_TASK PROMPT_:
No pictures, please. Copy exactly the lines from the one with "none -> pink brick I8 level 1" through the final line below.

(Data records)
* * * * * * *

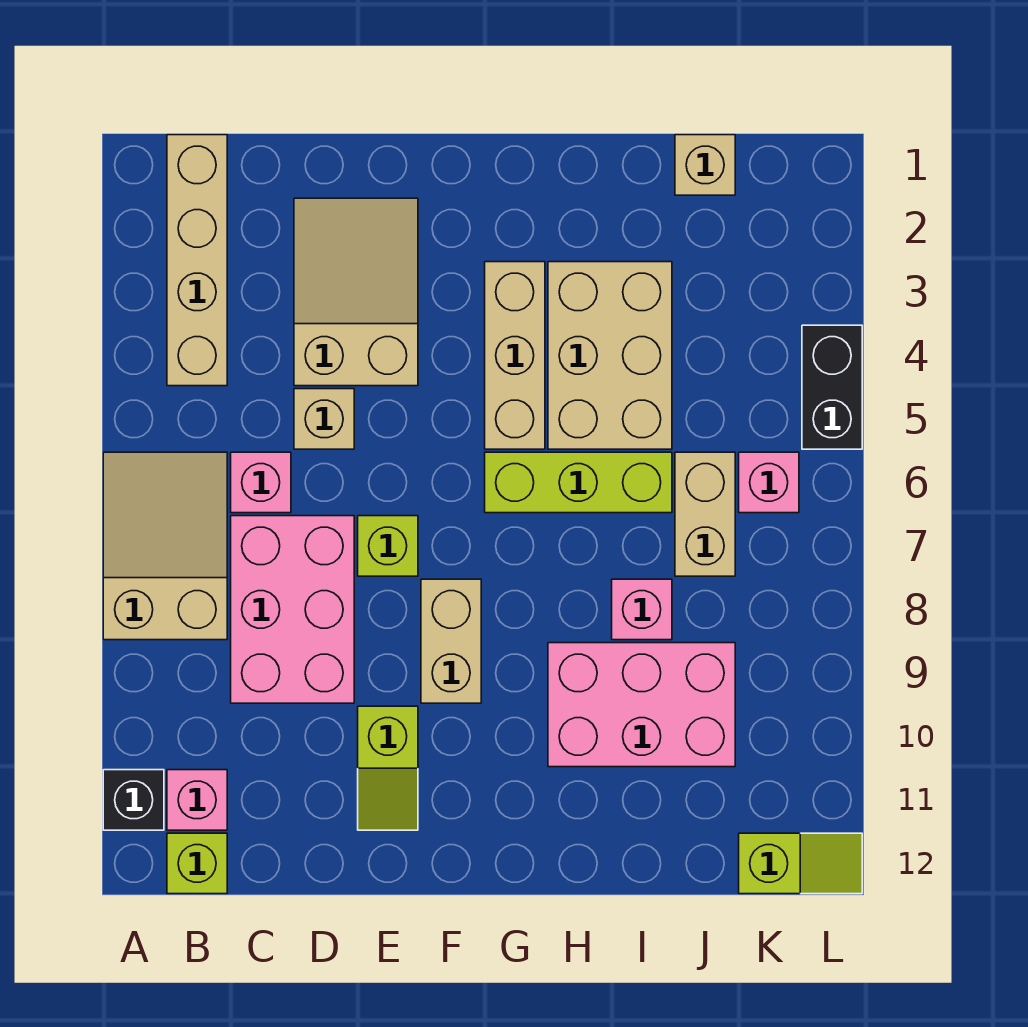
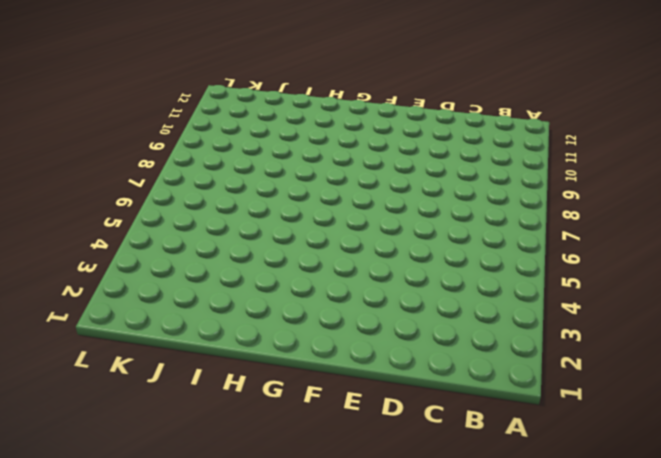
none -> tan slope A6:B8 level 1 top 8
none -> black brick A11 level 1
none -> tan brick B1:B4 level 1

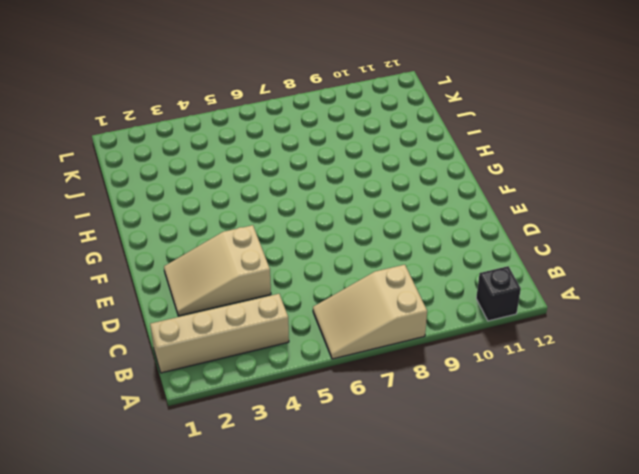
none -> pink brick B11 level 1
none -> lime brick B12 level 1
none -> pink brick C6 level 1

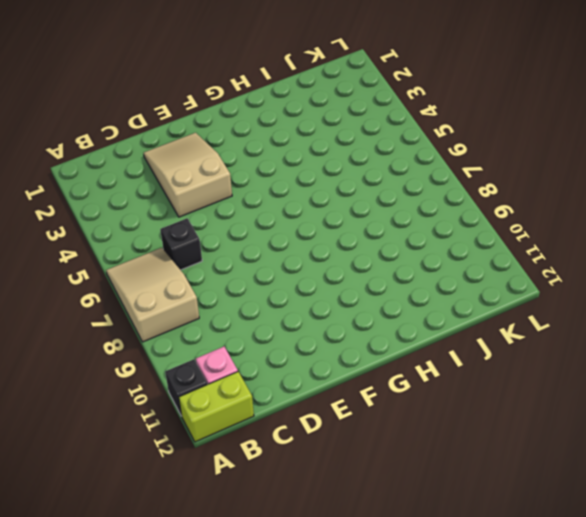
lime brick A12:B12 level 1 -> lime brick B12 level 1
black brick C6 level 1 -> pink brick C6 level 1
none -> tan brick B1:B4 level 1
none -> pink brick C7:D9 level 1
none -> tan brick D5 level 1

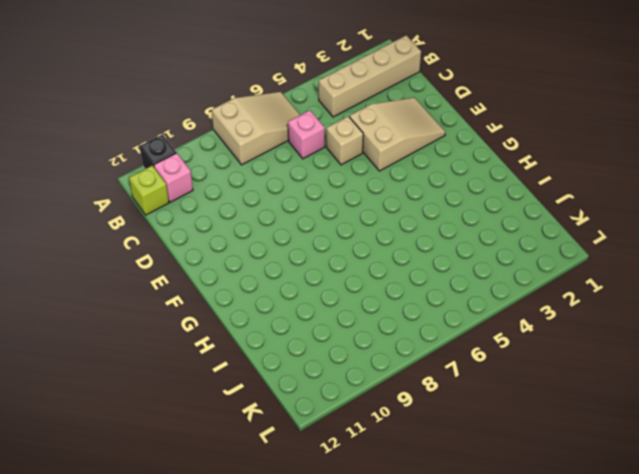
none -> pink brick C7:D9 level 1
none -> lime brick E7 level 1
none -> lime slope E10:E11 level 1 top 10

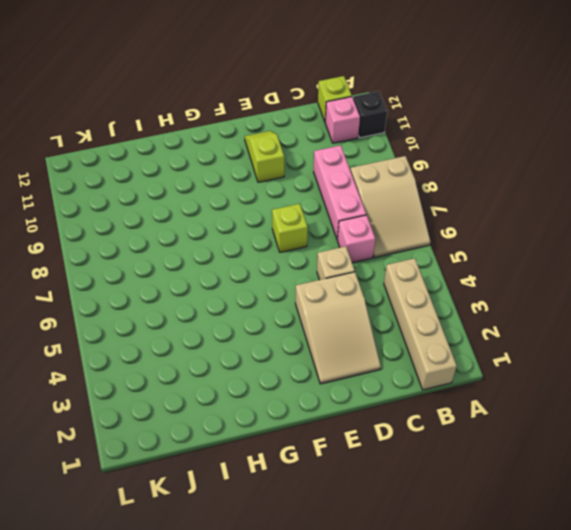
pink brick C7:C9 level 1 -> pink brick C7:D9 level 1
none -> tan brick F8:F9 level 1
none -> tan brick G3:G5 level 1
none -> lime brick G6:I6 level 1

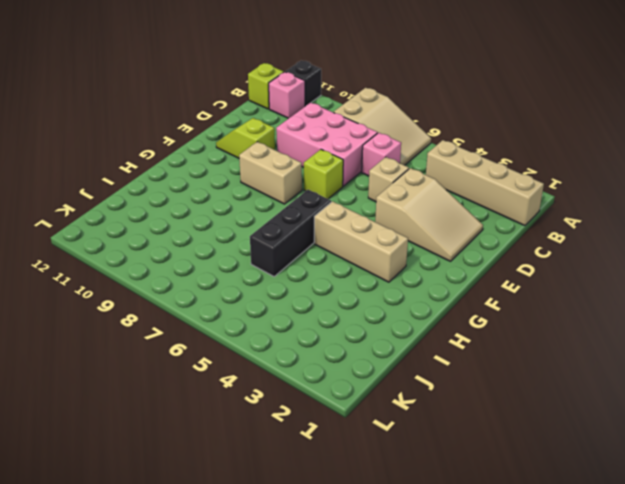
black brick G6:I6 level 1 -> lime brick G6:I6 level 1
none -> tan brick H3:I5 level 1
none -> pink brick H9:J10 level 1
none -> pink brick I8 level 1

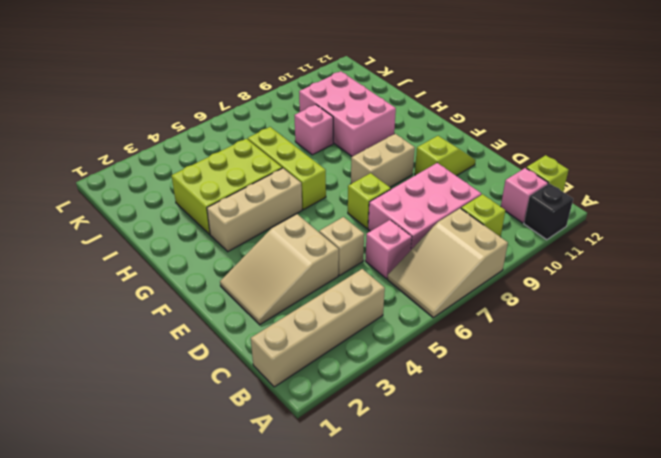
lime brick B9 level 1 -> none
lime brick H3:I5 level 1 -> tan brick H3:I5 level 1
none -> tan brick J1 level 1
none -> tan brick J6:J7 level 1
none -> pink brick K6 level 1

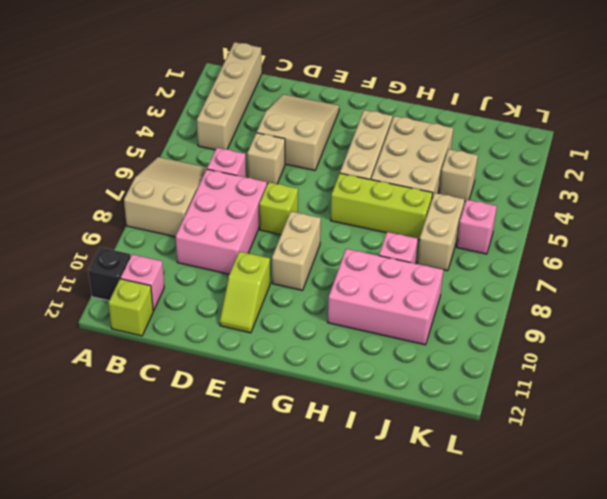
tan brick J4 level 1 -> tan brick J1 level 1
none -> lime slope K12:L12 level 1 top K
none -> black brick L4:L5 level 1

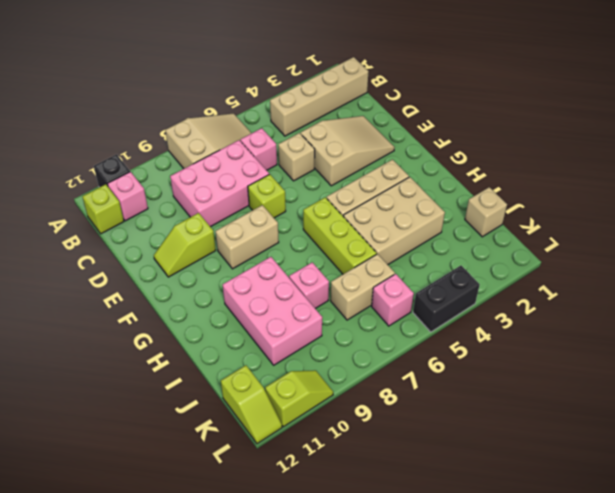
lime slope L10:L11 level 1 top 11 -> none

* * * * * * *

_WRITTEN RESPONSE_:
none -> pink brick I8 level 1

lime brick B9 level 1 -> none
lime brick H3:I5 level 1 -> tan brick H3:I5 level 1
none -> tan brick J1 level 1
none -> tan brick J6:J7 level 1
none -> pink brick K6 level 1

tan brick J4 level 1 -> tan brick J1 level 1
none -> lime slope K12:L12 level 1 top K
none -> black brick L4:L5 level 1

lime slope L10:L11 level 1 top 11 -> none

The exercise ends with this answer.